▶ **TASK TO COMPLETE**
Write out exactly what each line says, starting with the first line below and ending on the one with "X2: 16MHz (GND, N26) -> 16MHz (N24, N26)".

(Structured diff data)
○ ○ ○
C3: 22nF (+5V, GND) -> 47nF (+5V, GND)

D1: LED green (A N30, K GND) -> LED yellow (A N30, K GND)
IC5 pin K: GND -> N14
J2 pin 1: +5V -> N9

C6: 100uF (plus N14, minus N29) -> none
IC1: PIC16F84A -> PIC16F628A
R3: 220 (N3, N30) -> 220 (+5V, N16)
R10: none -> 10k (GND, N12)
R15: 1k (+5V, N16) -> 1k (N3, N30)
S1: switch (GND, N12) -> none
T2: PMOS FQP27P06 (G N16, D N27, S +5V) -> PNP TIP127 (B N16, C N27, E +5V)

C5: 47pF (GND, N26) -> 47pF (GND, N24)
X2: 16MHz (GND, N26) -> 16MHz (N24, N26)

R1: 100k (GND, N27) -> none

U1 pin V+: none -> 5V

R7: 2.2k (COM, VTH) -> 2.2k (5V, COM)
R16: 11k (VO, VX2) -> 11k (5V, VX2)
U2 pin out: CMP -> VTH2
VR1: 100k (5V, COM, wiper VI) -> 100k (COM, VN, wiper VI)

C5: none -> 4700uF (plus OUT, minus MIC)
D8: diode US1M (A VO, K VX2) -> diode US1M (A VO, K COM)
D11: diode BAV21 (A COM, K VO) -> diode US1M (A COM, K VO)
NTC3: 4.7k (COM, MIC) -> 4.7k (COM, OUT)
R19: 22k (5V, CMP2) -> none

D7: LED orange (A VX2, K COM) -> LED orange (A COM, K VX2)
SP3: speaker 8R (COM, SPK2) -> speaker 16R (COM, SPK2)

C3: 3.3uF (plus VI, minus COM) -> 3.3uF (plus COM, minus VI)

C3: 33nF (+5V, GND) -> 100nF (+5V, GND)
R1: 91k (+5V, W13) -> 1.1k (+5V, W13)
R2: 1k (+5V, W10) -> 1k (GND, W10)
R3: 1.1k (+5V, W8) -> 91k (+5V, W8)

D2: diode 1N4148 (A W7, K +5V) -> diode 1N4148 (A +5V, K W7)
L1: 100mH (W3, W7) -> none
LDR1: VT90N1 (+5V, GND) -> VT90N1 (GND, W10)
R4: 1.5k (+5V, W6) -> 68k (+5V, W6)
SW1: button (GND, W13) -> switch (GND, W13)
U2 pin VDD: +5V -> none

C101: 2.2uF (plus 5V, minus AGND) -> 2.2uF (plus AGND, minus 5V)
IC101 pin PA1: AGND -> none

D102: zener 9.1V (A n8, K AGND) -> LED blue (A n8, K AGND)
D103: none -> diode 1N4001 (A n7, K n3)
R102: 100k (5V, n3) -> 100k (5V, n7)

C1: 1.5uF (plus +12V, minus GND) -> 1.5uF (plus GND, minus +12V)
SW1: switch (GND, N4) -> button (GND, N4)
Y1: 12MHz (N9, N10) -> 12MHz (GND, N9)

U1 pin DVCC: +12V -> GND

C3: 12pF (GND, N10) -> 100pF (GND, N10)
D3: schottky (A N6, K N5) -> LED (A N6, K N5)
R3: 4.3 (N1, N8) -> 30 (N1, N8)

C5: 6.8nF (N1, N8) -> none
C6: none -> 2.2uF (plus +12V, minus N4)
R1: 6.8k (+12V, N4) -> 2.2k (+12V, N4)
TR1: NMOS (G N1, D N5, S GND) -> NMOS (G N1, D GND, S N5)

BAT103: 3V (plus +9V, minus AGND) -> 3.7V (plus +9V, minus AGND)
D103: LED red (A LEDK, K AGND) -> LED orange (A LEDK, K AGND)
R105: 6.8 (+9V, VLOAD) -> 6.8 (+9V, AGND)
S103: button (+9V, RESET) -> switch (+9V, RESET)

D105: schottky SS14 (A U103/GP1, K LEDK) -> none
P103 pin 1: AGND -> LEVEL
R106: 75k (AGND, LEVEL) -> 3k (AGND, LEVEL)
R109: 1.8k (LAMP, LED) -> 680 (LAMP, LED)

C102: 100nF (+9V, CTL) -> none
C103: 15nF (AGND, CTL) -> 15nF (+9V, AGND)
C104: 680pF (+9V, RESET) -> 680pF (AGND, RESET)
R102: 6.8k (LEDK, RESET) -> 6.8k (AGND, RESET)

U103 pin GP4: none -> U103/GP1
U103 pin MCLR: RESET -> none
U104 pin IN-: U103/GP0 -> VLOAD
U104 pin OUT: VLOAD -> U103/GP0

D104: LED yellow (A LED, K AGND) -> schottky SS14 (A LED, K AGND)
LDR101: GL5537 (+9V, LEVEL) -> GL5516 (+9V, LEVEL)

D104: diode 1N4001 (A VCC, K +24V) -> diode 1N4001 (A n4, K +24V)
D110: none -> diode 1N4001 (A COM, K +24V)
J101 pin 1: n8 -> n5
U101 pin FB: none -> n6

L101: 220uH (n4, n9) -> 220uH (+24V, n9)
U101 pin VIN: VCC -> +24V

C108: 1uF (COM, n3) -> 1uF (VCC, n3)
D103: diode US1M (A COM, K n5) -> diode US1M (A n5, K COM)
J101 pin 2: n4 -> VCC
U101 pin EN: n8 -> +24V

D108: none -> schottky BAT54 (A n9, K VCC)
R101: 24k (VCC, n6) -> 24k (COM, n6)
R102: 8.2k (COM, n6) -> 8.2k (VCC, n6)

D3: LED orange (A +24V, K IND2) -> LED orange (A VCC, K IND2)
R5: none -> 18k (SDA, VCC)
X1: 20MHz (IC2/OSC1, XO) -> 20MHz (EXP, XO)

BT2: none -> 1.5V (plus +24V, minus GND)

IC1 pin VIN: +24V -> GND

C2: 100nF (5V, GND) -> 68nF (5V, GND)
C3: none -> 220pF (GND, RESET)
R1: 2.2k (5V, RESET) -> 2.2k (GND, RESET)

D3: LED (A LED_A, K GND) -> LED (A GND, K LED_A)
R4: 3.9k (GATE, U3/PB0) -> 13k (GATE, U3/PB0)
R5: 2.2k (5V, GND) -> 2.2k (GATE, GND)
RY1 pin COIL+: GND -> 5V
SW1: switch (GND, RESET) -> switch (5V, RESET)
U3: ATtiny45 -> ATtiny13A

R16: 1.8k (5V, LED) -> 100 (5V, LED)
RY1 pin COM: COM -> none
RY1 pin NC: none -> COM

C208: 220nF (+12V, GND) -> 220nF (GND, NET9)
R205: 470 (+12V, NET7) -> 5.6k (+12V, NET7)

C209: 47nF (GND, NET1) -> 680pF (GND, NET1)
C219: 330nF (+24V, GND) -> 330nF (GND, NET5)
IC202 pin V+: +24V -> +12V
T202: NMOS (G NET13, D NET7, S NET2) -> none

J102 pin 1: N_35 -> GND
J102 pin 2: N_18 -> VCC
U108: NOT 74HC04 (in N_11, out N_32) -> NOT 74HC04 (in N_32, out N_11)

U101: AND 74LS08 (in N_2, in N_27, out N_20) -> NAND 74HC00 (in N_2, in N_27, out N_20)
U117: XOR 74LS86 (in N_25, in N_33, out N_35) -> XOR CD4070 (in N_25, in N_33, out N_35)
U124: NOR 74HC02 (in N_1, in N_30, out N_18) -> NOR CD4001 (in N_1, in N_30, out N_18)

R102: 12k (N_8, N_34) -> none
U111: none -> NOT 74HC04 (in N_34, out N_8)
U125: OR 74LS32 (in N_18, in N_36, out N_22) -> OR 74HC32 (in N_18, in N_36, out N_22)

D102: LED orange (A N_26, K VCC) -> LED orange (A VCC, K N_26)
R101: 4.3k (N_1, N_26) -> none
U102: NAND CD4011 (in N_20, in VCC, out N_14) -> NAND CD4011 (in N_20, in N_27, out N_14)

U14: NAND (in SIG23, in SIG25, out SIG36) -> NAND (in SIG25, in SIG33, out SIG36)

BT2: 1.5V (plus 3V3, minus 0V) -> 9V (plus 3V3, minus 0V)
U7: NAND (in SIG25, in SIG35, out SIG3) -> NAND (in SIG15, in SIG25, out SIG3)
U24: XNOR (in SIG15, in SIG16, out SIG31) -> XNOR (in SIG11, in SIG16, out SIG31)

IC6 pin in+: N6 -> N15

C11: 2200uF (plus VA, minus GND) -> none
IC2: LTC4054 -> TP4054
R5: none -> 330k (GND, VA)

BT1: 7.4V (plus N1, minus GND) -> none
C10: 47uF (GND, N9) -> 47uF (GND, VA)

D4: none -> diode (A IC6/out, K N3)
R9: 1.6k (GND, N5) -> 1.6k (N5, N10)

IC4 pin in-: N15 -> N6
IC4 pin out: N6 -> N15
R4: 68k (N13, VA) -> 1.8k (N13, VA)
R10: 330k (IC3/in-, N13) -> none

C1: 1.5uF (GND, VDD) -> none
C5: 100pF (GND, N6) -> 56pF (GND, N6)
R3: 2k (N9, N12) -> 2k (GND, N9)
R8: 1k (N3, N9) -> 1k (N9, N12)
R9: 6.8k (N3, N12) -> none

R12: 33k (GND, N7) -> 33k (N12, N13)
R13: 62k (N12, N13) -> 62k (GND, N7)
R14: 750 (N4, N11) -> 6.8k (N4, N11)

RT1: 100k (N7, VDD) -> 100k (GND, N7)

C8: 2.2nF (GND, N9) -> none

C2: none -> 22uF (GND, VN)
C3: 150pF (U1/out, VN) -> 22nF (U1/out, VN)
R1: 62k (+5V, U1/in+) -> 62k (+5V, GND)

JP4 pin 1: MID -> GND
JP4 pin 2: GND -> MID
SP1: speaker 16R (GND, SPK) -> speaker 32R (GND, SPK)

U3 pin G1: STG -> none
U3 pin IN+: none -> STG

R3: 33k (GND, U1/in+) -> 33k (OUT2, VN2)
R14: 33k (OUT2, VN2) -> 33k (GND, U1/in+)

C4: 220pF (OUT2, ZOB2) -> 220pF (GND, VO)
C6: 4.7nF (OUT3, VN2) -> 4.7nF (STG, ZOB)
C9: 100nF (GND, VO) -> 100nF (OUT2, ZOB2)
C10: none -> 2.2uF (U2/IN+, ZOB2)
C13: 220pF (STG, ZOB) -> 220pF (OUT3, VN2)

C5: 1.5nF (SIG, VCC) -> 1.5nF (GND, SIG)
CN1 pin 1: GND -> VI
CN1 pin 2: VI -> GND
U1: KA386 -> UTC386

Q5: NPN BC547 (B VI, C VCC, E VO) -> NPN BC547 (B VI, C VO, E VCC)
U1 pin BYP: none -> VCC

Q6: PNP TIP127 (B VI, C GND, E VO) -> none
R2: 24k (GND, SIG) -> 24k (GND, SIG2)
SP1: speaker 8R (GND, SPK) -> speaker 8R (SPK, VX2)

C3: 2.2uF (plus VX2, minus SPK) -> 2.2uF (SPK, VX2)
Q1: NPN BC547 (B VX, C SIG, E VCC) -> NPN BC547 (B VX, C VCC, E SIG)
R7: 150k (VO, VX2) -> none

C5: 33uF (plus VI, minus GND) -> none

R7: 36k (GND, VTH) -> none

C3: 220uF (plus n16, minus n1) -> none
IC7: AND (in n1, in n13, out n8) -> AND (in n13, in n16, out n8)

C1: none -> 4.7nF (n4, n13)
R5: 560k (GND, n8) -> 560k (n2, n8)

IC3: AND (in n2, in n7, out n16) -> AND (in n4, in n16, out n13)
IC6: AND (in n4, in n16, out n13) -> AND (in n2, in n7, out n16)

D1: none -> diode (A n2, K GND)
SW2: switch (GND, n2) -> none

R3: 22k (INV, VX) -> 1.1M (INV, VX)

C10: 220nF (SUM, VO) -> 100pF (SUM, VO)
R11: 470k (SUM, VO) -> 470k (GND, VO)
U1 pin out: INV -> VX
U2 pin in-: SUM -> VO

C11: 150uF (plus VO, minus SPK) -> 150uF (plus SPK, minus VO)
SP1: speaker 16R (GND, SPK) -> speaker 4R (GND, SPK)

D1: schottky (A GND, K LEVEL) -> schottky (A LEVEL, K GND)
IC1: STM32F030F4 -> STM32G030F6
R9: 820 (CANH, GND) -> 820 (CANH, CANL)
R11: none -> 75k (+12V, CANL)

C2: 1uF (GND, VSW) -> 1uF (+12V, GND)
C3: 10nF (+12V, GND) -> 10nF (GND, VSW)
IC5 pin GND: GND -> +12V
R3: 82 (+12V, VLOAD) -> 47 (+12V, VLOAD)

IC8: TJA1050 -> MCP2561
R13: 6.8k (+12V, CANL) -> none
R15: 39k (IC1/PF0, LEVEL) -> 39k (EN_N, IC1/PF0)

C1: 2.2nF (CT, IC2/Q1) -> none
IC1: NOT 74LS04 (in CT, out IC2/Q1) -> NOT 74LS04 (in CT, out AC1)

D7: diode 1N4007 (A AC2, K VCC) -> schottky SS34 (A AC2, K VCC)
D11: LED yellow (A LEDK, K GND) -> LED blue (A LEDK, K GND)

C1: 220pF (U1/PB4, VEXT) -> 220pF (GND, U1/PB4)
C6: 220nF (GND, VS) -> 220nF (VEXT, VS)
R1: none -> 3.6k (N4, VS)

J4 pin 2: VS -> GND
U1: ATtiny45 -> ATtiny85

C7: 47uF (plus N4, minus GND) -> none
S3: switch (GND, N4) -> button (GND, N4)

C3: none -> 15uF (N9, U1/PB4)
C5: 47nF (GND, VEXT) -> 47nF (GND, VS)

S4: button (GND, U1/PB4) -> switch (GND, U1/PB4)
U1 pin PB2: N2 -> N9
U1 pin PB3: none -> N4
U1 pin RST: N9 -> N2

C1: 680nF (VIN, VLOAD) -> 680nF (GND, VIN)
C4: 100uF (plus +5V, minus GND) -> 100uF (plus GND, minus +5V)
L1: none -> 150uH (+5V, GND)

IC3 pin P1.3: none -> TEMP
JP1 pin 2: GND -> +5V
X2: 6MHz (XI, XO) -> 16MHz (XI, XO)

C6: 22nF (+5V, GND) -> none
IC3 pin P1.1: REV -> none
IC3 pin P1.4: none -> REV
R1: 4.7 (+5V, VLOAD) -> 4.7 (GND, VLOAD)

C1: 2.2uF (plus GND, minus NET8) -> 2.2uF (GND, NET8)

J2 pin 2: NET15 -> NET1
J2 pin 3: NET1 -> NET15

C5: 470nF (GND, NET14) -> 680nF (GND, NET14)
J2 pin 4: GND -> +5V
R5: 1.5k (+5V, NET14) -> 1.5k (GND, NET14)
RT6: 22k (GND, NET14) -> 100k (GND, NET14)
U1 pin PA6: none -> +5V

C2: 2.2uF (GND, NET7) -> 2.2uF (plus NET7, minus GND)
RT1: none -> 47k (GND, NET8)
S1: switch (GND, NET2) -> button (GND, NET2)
○ ○ ○
▶ **REPLY**
C3: 22nF (+5V, GND) -> 47nF (+5V, GND)

D1: LED green (A N30, K GND) -> LED yellow (A N30, K GND)
IC5 pin K: GND -> N14
J2 pin 1: +5V -> N9

C6: 100uF (plus N14, minus N29) -> none
IC1: PIC16F84A -> PIC16F628A
R3: 220 (N3, N30) -> 220 (+5V, N16)
R10: none -> 10k (GND, N12)
R15: 1k (+5V, N16) -> 1k (N3, N30)
S1: switch (GND, N12) -> none
T2: PMOS FQP27P06 (G N16, D N27, S +5V) -> PNP TIP127 (B N16, C N27, E +5V)

C5: 47pF (GND, N26) -> 47pF (GND, N24)
X2: 16MHz (GND, N26) -> 16MHz (N24, N26)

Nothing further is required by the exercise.